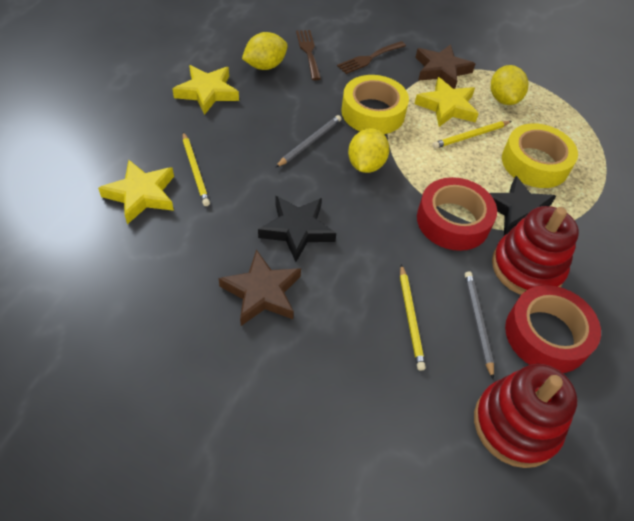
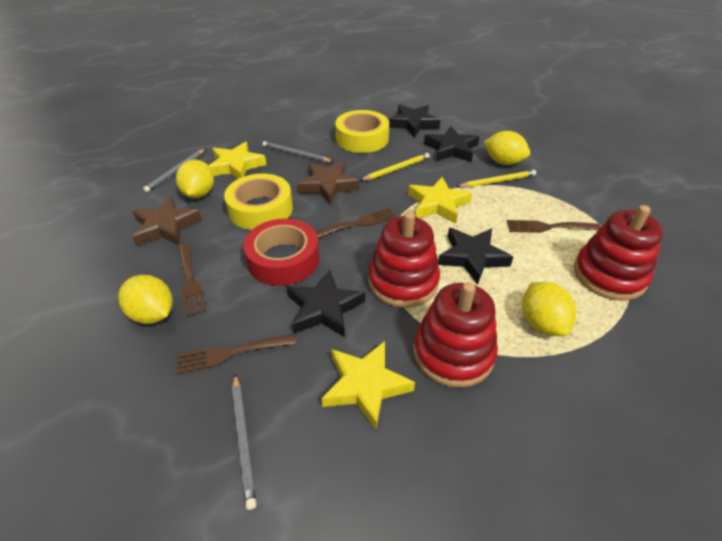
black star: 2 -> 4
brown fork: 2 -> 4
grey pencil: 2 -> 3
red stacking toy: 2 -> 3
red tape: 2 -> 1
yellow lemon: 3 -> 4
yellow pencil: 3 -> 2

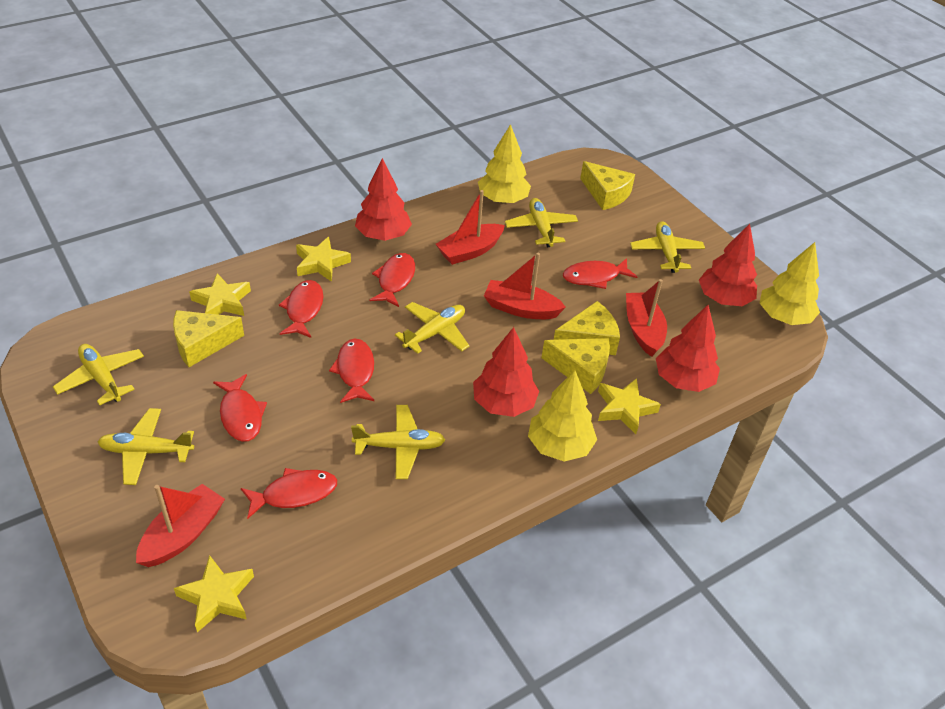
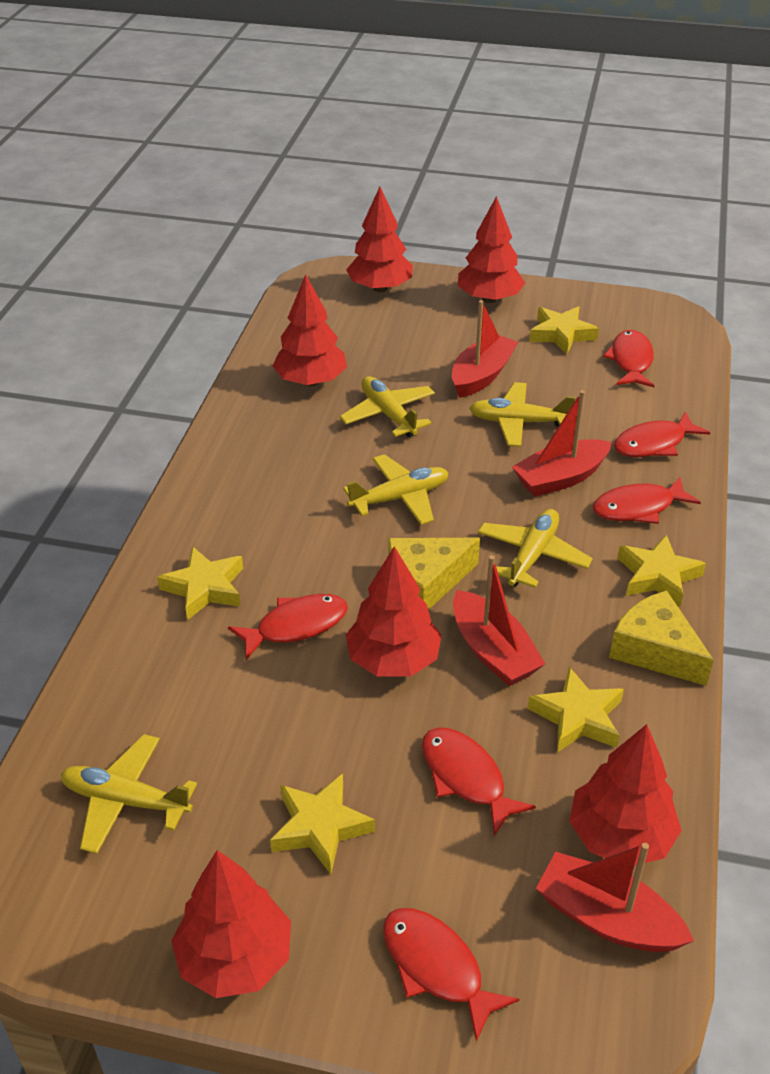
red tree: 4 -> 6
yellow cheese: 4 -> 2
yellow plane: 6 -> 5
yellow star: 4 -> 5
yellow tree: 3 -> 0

----------

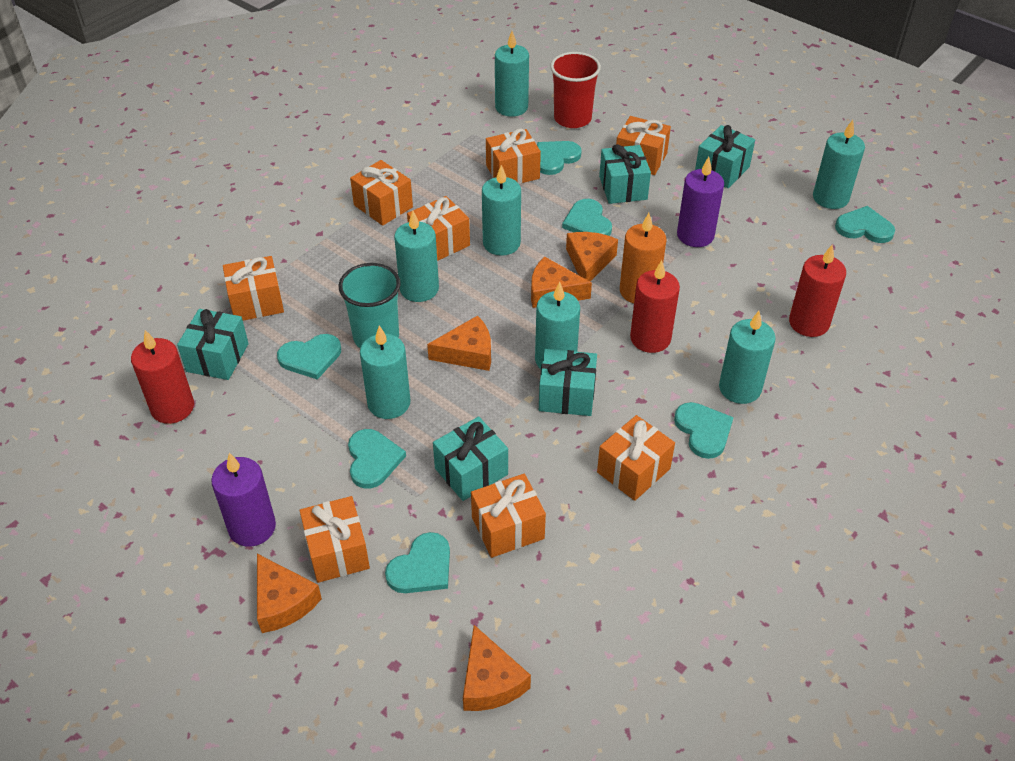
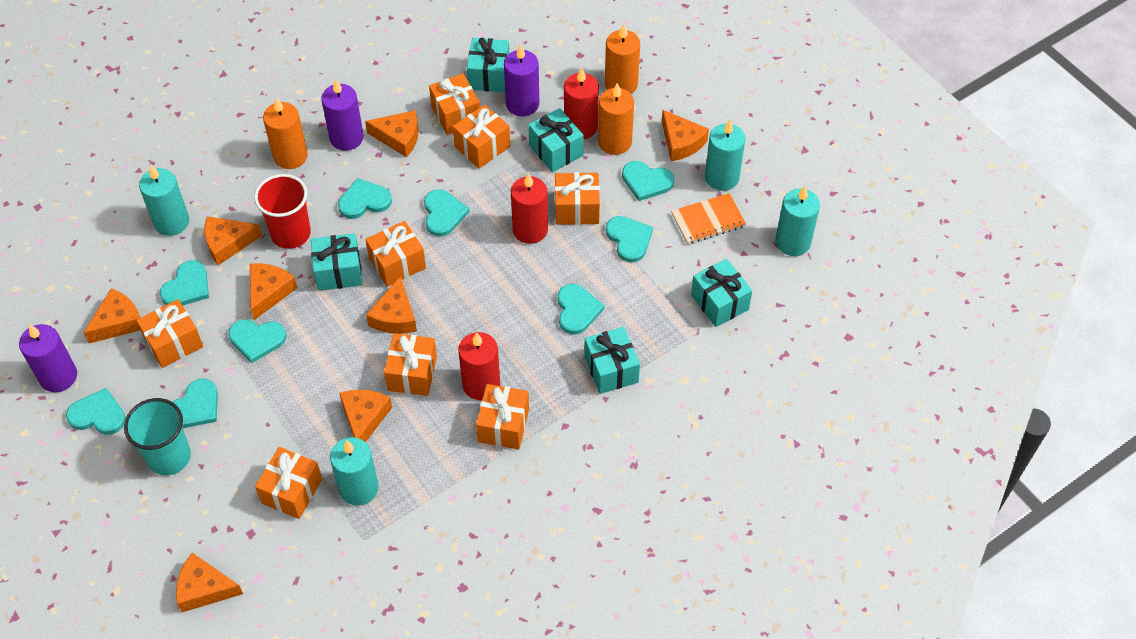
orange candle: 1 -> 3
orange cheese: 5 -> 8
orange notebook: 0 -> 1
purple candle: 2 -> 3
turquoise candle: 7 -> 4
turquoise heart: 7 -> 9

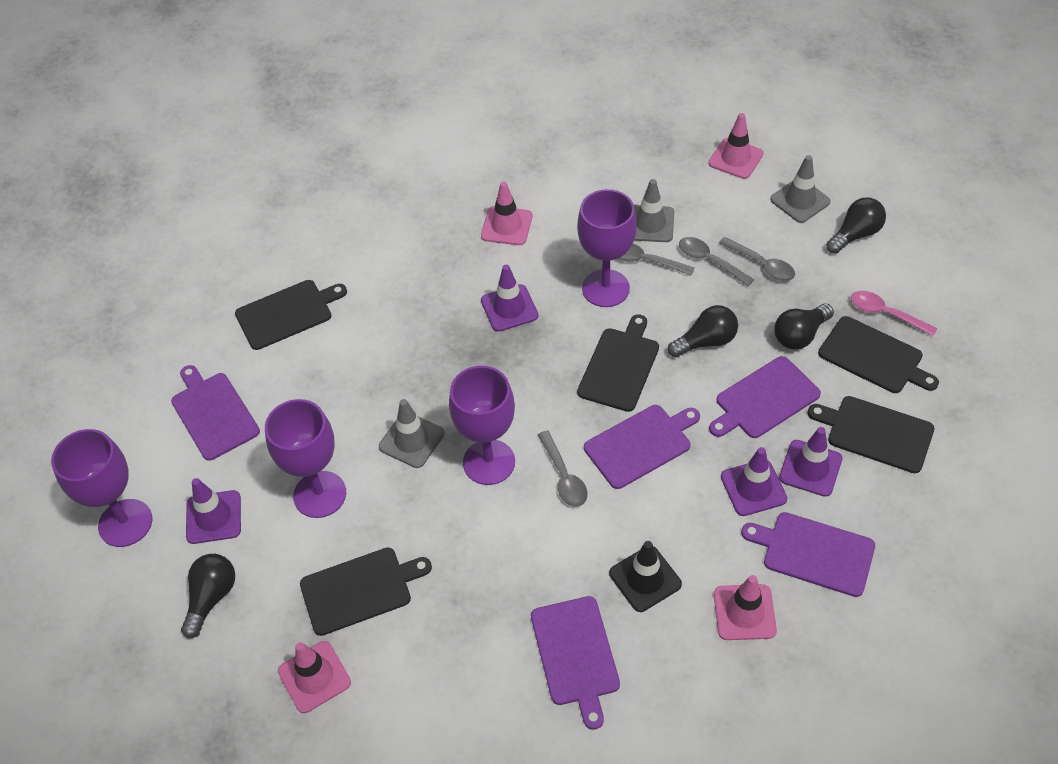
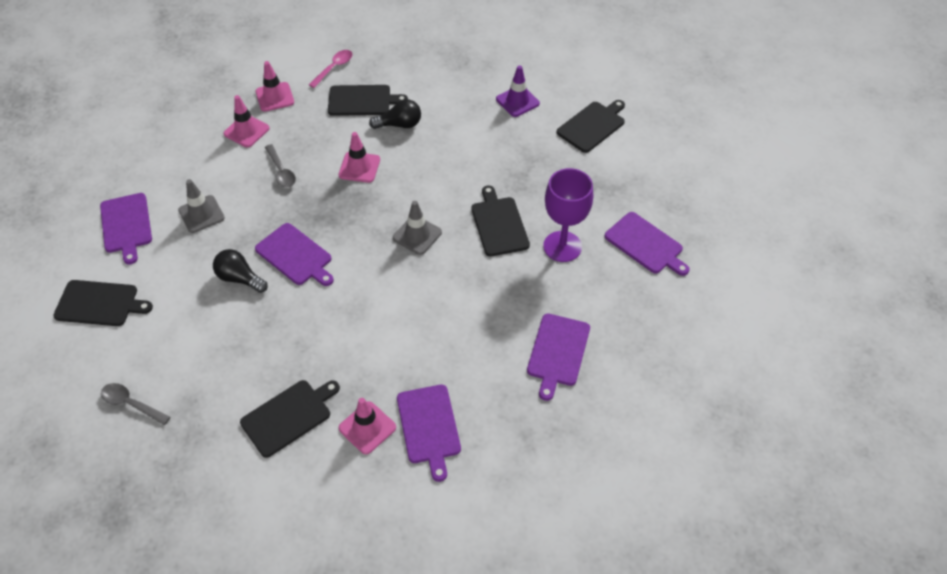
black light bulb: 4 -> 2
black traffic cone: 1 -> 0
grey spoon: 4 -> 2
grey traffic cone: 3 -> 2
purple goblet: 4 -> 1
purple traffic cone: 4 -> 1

----------

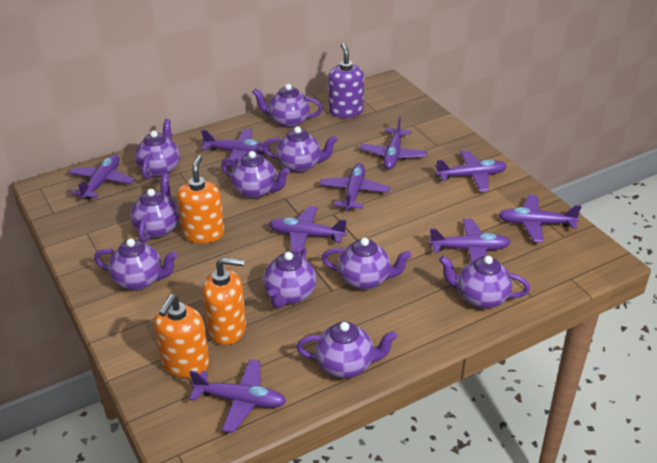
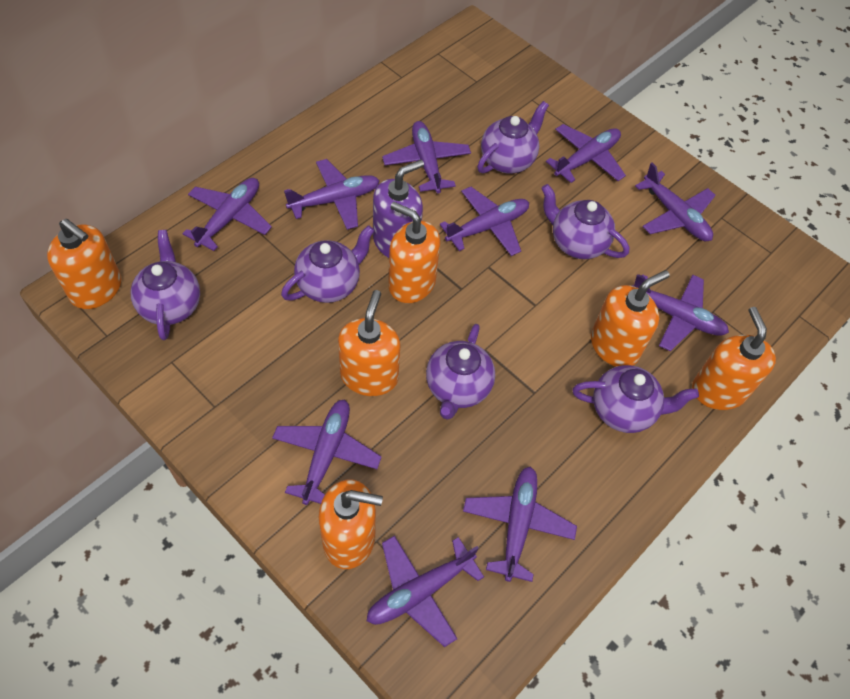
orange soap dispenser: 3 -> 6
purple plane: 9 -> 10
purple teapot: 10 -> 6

----------

**TRY IT:** Among the lines above, show every one that contains the string "cone".

**ANSWER SPACE:**
black traffic cone: 1 -> 0
grey traffic cone: 3 -> 2
purple traffic cone: 4 -> 1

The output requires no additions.